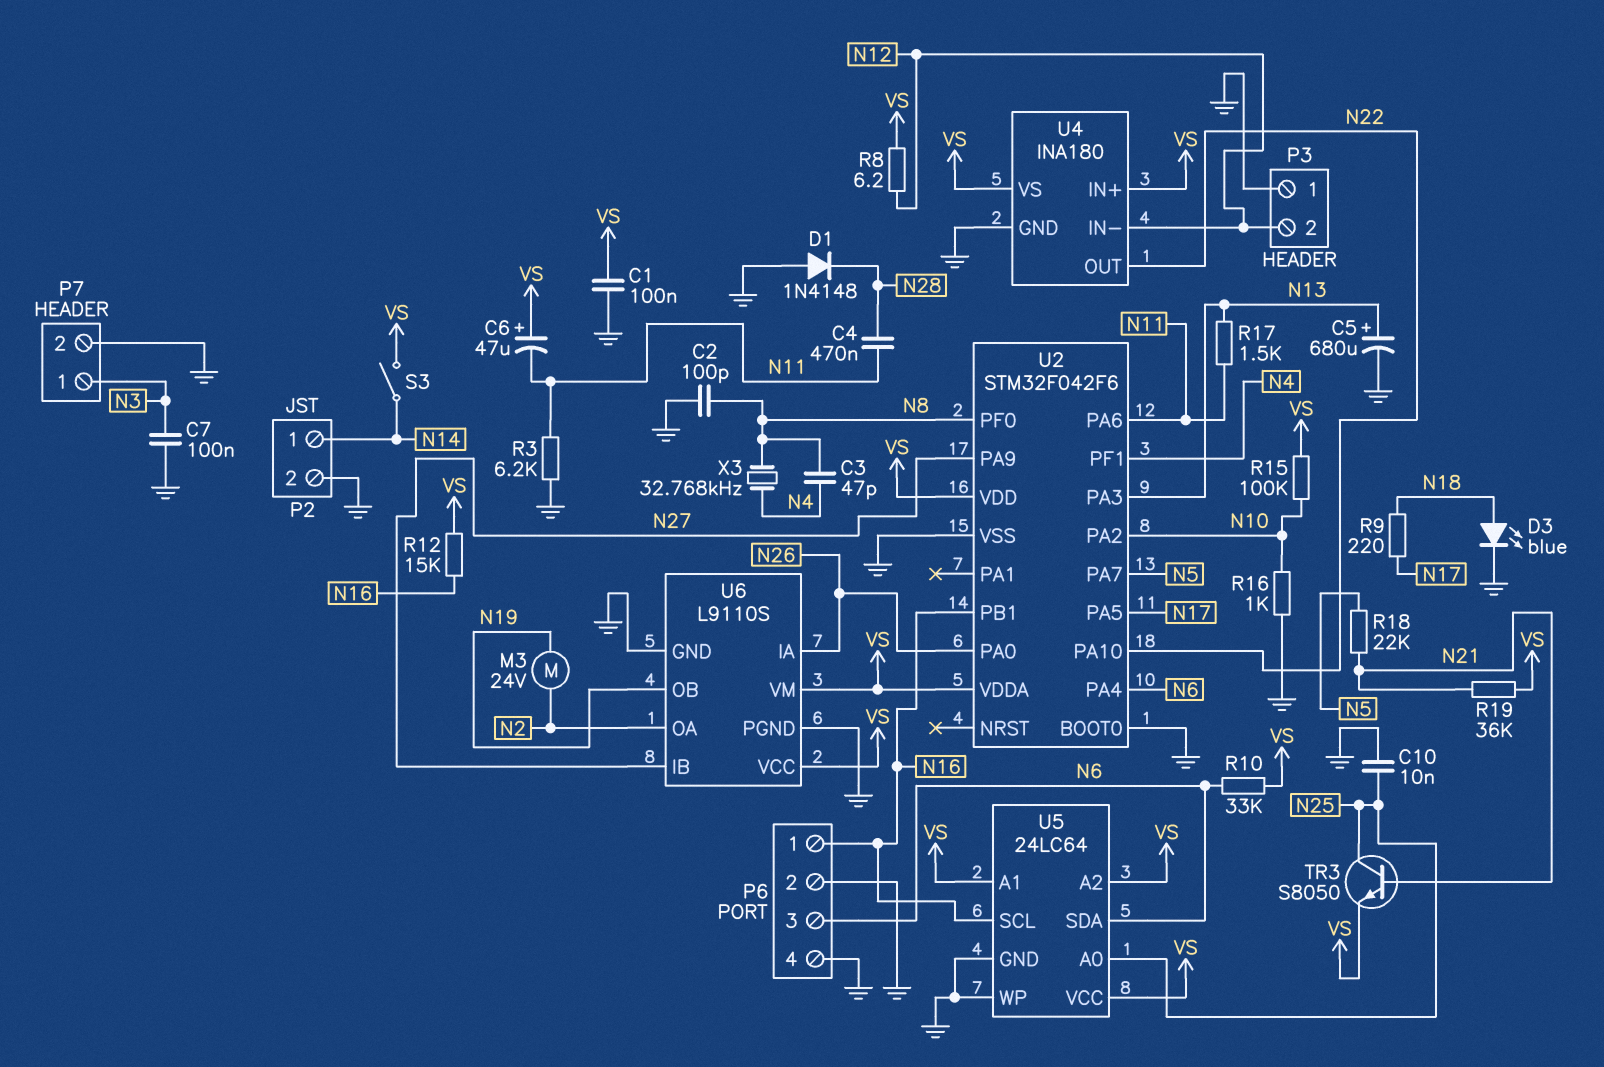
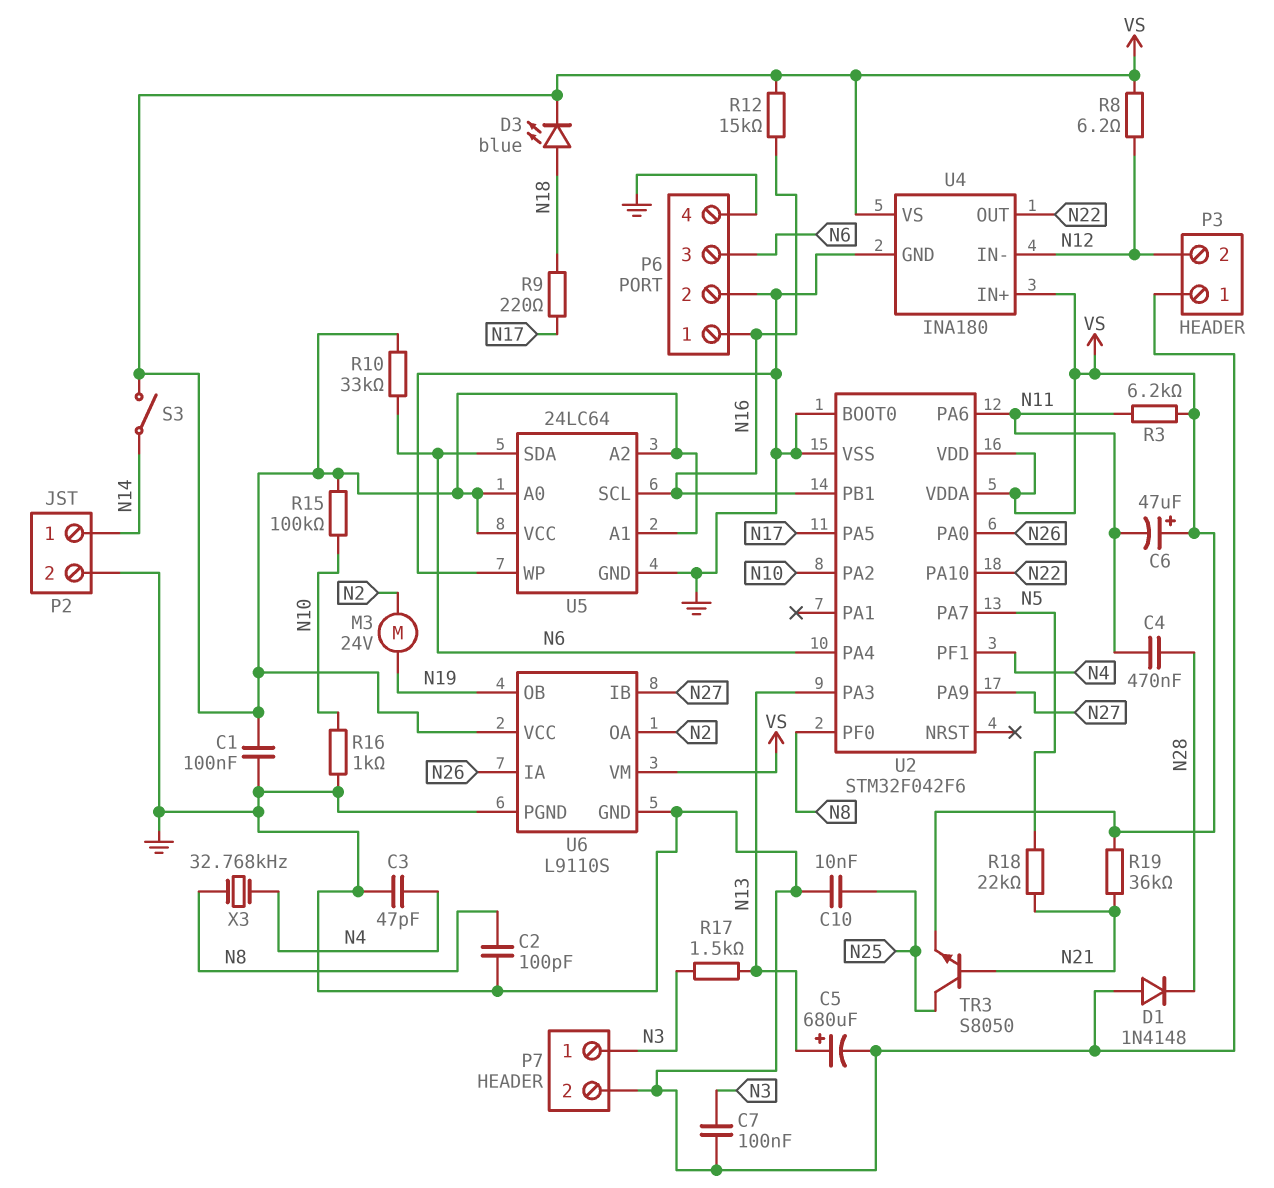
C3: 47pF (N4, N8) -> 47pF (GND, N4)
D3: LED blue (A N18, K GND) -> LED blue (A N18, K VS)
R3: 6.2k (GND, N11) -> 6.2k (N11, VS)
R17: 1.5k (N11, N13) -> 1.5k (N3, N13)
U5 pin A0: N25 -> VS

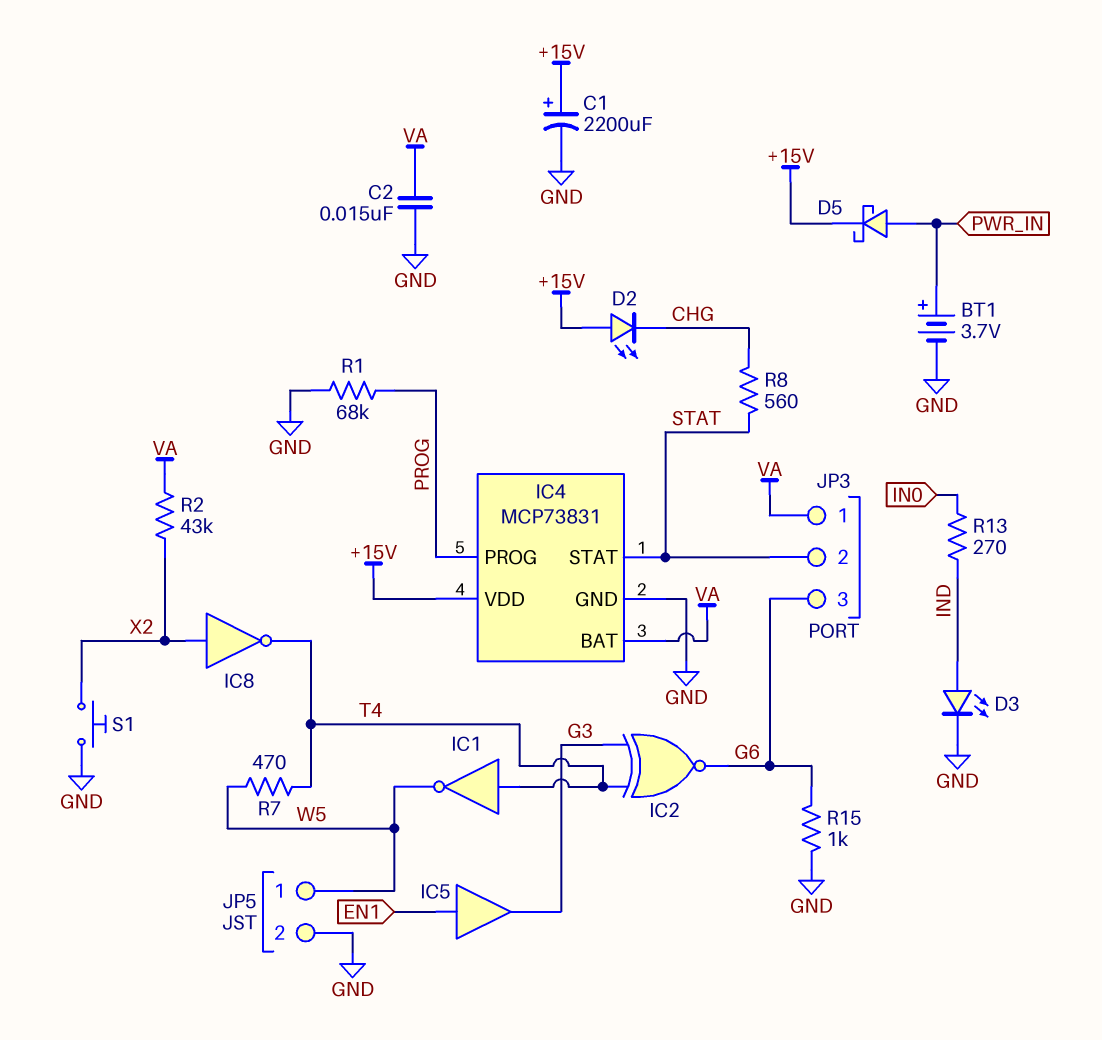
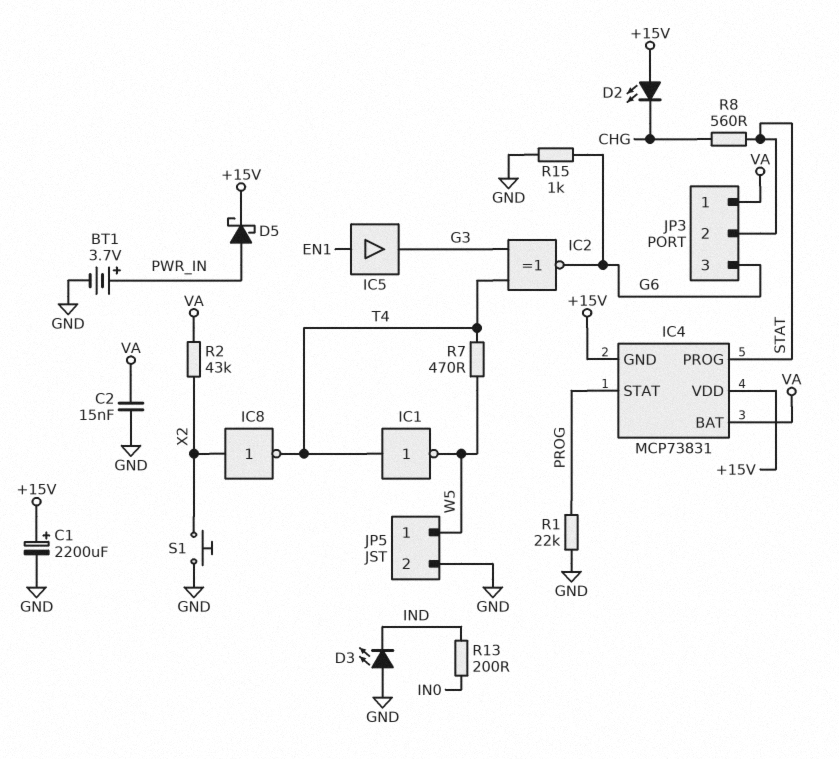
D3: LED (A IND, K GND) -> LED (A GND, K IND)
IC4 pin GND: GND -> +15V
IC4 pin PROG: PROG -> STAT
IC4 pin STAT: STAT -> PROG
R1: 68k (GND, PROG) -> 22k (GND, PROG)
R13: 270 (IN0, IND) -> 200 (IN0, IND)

※

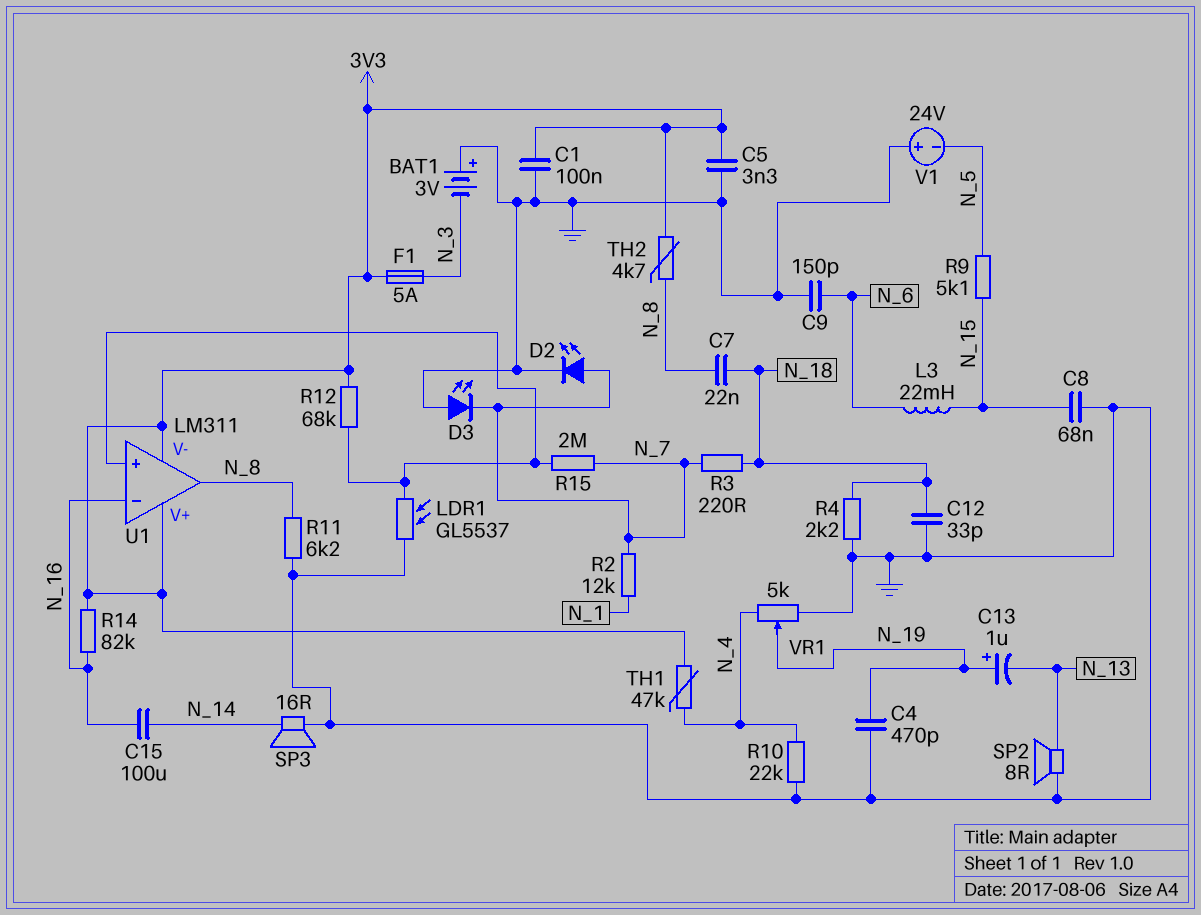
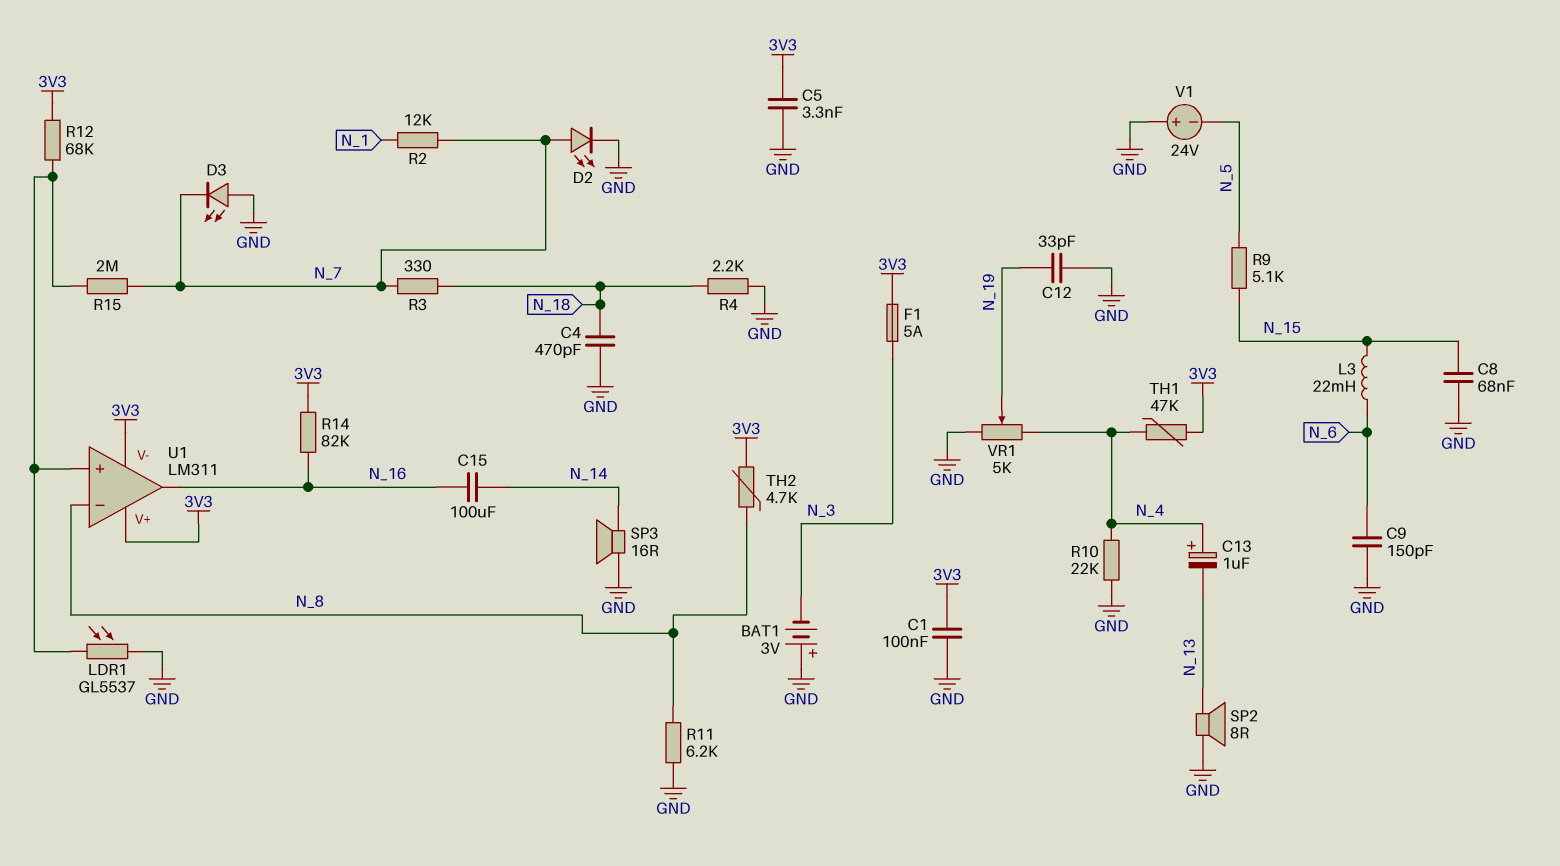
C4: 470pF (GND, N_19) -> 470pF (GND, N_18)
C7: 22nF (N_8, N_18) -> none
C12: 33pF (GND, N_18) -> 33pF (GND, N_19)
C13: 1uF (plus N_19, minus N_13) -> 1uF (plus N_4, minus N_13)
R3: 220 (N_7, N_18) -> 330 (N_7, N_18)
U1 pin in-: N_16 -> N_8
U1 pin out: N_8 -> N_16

※

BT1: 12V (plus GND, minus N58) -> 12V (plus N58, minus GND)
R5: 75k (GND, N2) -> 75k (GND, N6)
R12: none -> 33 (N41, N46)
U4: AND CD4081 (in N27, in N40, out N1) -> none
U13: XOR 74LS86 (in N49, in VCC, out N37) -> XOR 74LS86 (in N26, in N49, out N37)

※

## What you should do
Only the lines above that hold "STAT" are wanted. Show every one of them.

## Exercise answer
IC4 pin PROG: PROG -> STAT
IC4 pin STAT: STAT -> PROG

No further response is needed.